▶ Task: Copy each entry verbatim, excluding its images.

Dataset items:
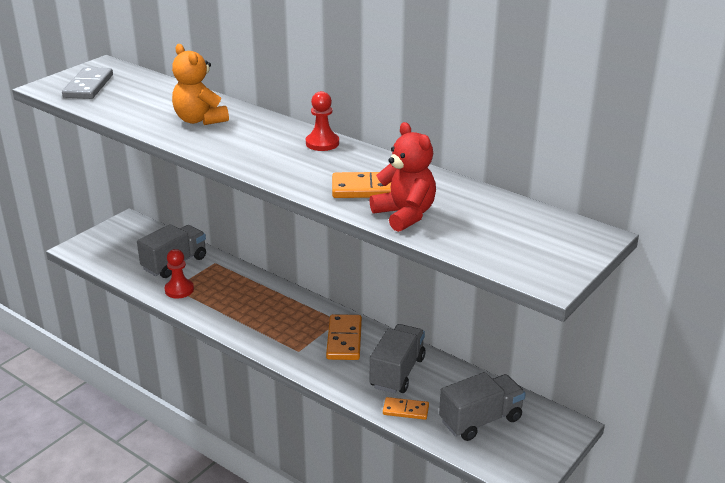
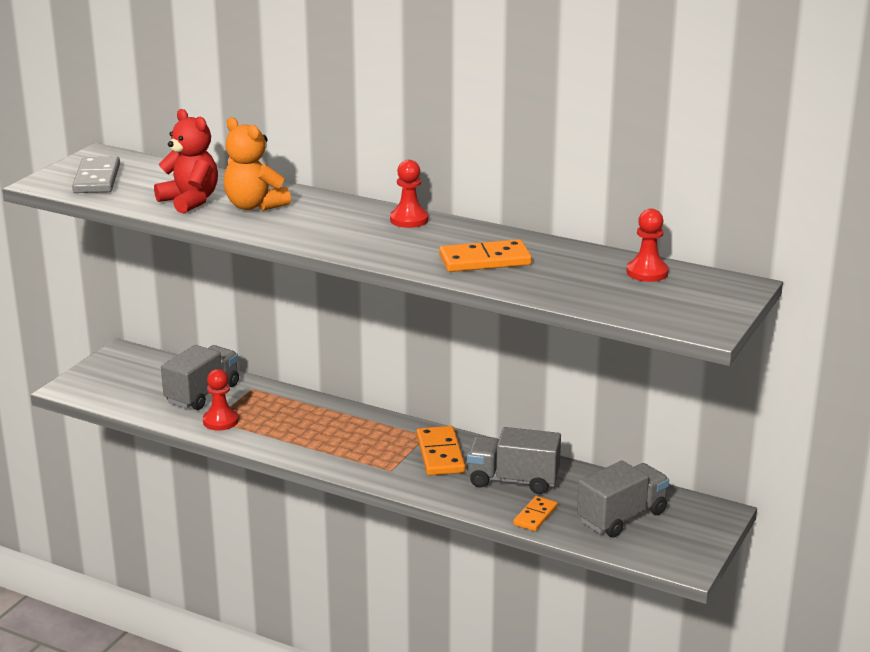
camera: 10 degrees left, 5 degrees down
(397, 372) = (513, 480): grey truck -> grey truck turned 90 degrees counterclockwise
(405, 215) = (533, 282): red teddy bear -> red teddy bear (190, 201)
(405, 410) = (535, 516): orange domino -> orange domino turned 60 degrees counterclockwise
(513, 214) = (647, 272): none -> red pawn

▶ Your response:
camera: 10 degrees left, 5 degrees down
(397, 372) = (513, 480): grey truck -> grey truck turned 90 degrees counterclockwise
(405, 215) = (533, 282): red teddy bear -> red teddy bear (190, 201)
(405, 410) = (535, 516): orange domino -> orange domino turned 60 degrees counterclockwise
(513, 214) = (647, 272): none -> red pawn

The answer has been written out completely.